▶ _Data extract_
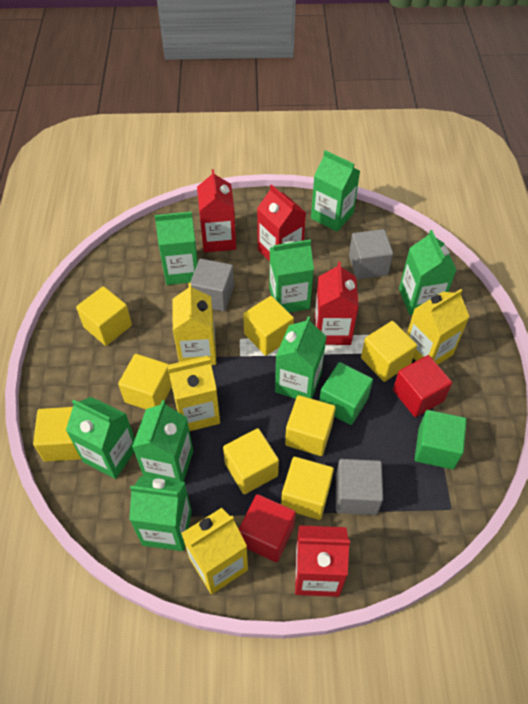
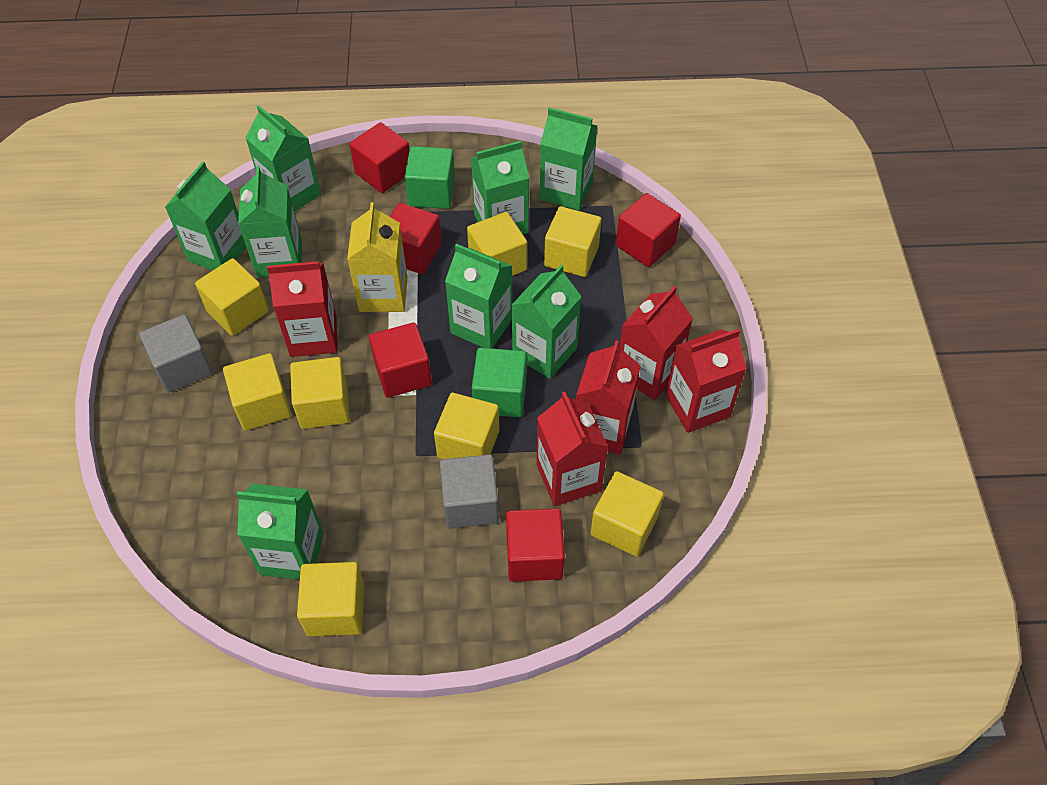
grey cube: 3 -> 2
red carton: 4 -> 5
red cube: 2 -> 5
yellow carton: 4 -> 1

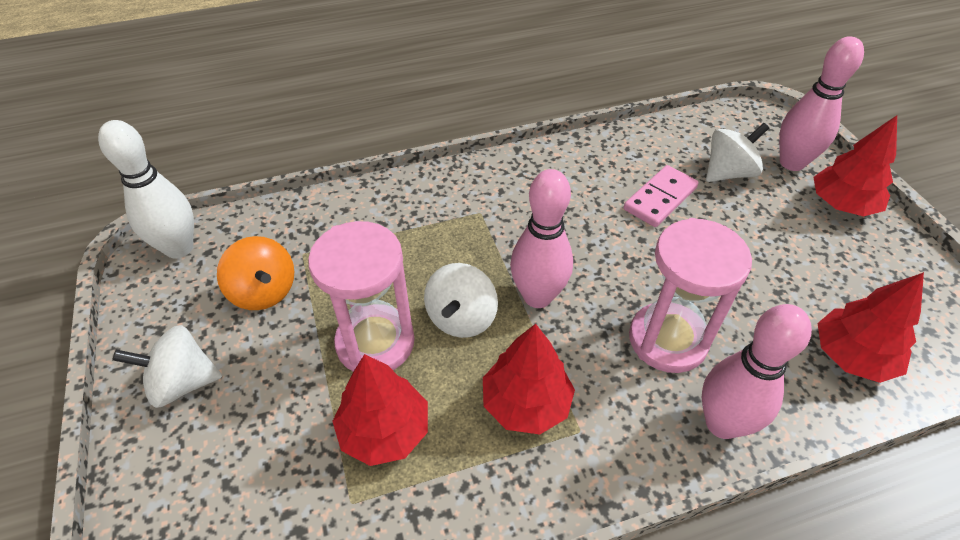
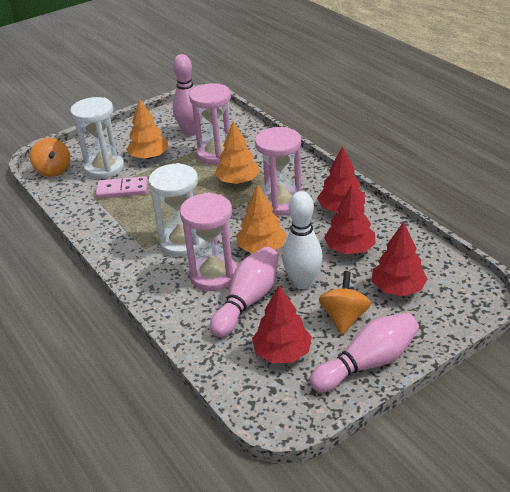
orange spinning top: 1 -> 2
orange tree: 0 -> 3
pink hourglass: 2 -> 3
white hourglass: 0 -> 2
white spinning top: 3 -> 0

▶ _Task to carry out_
From the line with "orange tree: 0 -> 3" to the final line of the listing, write out each line unchanged. Add nothing.

▶ _Response for this exercise_
orange tree: 0 -> 3
pink hourglass: 2 -> 3
white hourglass: 0 -> 2
white spinning top: 3 -> 0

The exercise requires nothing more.